start

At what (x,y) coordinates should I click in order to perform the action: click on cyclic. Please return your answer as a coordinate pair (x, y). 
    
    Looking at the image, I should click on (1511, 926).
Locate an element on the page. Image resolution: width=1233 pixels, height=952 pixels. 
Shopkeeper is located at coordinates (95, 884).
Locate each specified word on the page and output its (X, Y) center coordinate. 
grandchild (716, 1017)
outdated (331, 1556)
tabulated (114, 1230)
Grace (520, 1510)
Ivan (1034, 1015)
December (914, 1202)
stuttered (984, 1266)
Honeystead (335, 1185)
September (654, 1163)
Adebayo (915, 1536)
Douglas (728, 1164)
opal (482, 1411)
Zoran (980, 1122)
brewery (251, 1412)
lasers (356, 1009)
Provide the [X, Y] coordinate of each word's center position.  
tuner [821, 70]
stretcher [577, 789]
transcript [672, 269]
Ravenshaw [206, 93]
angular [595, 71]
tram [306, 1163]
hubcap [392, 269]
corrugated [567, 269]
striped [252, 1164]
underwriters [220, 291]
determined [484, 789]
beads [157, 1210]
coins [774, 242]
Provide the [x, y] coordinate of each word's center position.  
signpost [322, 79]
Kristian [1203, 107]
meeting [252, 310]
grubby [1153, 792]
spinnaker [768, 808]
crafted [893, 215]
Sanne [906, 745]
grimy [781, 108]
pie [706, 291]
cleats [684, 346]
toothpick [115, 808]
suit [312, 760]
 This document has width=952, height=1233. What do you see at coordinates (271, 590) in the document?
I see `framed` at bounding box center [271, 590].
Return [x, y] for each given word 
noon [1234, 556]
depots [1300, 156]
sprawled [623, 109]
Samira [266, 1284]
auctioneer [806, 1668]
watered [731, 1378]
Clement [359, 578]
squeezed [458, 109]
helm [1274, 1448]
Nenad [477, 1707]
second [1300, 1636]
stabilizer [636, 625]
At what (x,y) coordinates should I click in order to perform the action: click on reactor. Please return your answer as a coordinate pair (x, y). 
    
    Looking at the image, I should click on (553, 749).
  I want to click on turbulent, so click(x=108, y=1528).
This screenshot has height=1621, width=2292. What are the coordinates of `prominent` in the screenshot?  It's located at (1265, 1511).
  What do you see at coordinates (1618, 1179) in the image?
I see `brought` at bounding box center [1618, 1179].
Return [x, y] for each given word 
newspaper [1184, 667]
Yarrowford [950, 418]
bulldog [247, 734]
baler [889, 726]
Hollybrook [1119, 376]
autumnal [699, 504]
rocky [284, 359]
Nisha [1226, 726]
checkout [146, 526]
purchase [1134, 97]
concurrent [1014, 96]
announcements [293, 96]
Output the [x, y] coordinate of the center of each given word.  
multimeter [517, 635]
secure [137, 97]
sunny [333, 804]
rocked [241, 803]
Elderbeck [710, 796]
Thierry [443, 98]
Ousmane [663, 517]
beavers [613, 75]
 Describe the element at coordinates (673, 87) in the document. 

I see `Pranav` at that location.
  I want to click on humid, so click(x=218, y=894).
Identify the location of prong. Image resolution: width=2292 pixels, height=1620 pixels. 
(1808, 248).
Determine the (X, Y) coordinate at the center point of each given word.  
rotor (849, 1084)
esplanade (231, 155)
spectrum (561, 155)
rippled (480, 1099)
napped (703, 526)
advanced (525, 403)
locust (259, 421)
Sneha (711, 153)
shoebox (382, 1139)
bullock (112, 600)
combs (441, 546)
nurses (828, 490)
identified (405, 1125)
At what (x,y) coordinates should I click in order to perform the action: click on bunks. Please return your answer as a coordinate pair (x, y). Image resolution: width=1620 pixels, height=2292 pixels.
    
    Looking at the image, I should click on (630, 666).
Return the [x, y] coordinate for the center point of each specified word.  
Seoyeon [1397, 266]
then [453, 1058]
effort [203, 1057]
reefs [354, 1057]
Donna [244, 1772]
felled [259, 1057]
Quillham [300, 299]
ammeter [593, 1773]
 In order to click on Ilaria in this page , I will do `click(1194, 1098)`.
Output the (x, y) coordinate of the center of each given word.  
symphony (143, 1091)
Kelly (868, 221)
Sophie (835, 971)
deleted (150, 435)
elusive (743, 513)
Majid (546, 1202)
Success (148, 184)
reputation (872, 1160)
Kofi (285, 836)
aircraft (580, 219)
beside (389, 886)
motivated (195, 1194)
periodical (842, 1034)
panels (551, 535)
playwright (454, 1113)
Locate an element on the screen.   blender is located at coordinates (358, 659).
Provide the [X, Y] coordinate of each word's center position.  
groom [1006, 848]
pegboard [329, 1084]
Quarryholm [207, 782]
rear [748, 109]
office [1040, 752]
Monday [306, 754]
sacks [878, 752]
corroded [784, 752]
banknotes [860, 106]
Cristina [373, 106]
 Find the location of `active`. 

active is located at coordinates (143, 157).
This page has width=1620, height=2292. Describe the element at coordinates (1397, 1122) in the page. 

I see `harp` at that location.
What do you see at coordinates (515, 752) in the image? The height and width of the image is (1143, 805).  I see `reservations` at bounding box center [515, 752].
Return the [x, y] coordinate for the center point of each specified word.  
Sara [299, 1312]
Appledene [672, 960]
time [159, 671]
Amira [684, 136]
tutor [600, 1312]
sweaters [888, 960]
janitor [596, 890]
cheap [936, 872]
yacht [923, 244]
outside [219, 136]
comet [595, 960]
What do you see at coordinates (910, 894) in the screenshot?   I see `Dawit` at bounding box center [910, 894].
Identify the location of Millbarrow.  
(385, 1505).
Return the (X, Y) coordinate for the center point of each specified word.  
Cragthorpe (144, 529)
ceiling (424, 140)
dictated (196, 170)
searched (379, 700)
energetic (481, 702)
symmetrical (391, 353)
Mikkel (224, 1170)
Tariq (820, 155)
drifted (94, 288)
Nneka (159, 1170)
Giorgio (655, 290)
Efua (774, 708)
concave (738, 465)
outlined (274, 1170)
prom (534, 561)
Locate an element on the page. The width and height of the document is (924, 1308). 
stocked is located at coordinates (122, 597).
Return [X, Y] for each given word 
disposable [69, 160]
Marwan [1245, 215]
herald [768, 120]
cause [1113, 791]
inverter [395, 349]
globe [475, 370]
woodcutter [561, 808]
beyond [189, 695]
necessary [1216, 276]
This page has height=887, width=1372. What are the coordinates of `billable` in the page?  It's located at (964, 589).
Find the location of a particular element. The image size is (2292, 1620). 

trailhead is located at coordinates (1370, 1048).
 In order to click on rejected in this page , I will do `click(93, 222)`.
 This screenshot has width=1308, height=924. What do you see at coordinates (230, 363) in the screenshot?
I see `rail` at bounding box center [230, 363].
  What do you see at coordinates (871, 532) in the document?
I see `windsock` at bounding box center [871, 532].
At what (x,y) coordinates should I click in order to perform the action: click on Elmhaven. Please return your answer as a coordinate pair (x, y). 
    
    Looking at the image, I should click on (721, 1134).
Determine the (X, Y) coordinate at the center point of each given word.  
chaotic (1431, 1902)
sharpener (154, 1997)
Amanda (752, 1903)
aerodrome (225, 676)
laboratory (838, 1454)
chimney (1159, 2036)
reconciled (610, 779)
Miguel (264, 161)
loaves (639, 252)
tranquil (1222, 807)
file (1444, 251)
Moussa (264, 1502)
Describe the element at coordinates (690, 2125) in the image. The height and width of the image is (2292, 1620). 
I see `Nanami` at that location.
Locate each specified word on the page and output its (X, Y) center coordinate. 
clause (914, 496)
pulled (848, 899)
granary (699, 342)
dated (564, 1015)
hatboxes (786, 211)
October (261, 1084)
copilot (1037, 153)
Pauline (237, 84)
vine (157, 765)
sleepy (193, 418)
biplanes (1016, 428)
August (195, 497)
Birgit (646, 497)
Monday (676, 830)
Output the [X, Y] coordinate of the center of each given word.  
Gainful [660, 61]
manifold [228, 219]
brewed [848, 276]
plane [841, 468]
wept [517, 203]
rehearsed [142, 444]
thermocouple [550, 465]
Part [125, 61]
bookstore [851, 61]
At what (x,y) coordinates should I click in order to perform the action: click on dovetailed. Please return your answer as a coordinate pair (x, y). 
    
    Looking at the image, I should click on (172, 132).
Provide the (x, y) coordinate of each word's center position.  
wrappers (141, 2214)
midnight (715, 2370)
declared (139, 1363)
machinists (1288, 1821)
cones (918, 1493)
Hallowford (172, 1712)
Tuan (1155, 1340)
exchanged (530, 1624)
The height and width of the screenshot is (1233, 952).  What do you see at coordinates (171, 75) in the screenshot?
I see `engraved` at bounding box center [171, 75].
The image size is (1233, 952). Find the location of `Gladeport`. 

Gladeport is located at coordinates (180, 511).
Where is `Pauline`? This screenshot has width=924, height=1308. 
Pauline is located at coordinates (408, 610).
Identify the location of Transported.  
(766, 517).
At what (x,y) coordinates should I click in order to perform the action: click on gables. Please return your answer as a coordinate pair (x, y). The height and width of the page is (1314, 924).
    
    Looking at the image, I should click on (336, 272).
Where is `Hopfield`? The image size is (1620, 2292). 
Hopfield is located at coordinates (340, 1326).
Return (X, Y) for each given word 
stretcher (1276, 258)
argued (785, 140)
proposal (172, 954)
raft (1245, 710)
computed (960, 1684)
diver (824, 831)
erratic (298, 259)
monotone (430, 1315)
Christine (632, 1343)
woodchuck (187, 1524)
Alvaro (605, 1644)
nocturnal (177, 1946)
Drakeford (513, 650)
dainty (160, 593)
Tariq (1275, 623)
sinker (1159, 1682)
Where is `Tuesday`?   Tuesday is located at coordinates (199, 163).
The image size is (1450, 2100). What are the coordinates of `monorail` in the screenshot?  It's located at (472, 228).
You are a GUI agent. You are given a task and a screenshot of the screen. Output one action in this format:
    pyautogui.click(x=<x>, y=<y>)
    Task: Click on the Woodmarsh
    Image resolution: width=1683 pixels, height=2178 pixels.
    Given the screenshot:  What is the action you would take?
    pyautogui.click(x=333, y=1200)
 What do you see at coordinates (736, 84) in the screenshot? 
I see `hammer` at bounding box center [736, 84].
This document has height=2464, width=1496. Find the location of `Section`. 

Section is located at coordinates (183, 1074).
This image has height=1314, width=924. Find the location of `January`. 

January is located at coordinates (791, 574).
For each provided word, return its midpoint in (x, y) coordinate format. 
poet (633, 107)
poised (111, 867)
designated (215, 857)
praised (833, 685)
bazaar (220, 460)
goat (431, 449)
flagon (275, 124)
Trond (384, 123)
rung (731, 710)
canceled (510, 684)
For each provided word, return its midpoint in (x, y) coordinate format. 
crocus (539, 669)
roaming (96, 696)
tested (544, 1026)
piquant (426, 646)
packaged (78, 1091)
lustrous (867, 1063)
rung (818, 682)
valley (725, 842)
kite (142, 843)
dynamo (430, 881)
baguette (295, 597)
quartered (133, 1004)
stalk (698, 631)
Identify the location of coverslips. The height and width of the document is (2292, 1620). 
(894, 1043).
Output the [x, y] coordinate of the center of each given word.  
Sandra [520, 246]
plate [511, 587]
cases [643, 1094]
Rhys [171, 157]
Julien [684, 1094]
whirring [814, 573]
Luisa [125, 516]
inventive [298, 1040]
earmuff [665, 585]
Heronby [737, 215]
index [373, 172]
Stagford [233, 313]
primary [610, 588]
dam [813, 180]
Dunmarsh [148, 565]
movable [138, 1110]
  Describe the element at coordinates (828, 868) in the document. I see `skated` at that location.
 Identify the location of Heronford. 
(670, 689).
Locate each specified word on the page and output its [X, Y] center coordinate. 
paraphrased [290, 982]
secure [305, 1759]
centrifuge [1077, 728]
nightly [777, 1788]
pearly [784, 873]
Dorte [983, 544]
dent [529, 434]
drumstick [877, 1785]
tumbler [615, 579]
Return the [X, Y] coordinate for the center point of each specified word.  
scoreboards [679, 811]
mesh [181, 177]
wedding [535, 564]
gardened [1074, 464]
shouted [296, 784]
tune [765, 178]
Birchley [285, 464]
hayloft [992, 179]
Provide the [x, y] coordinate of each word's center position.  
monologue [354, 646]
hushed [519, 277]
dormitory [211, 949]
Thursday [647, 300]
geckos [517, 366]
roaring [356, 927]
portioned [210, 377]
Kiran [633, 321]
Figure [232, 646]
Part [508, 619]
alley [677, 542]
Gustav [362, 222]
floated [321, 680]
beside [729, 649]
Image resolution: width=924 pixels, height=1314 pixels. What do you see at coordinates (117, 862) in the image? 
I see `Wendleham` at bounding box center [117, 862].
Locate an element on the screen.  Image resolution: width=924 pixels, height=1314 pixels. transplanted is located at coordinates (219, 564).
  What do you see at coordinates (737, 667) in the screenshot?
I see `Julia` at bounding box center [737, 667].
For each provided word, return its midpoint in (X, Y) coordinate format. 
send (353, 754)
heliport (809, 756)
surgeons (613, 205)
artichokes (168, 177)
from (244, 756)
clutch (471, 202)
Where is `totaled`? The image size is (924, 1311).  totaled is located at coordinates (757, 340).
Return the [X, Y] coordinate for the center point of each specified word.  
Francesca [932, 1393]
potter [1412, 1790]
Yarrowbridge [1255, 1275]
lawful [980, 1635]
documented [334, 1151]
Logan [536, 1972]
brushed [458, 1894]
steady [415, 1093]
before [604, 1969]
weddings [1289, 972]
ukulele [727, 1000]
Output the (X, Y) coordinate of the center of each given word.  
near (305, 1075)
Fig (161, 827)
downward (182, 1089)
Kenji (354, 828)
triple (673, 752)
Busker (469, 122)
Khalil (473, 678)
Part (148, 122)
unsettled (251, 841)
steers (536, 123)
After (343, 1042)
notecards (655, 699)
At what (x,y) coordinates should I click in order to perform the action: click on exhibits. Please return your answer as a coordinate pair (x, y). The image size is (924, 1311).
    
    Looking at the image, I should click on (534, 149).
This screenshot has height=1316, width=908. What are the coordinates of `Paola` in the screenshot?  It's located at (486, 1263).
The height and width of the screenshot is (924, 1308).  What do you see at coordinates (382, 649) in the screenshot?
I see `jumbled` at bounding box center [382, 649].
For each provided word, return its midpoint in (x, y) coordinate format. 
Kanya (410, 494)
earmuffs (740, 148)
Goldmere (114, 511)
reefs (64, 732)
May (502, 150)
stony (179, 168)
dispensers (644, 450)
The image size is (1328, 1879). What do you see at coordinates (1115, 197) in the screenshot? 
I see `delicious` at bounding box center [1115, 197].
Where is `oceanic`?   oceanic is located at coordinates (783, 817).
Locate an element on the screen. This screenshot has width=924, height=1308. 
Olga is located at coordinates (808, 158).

end

*Objective*.
Copy out the lines above word for word, from the first line through the line that contains "Shopkeeper is located", including both.

*Exercise output*.
At what (x,y) coordinates should I click in order to perform the action: click on cyclic. Please return your answer as a coordinate pair (x, y). 
    
    Looking at the image, I should click on (1511, 926).
Locate an element on the page. Image resolution: width=1233 pixels, height=952 pixels. 
Shopkeeper is located at coordinates (95, 884).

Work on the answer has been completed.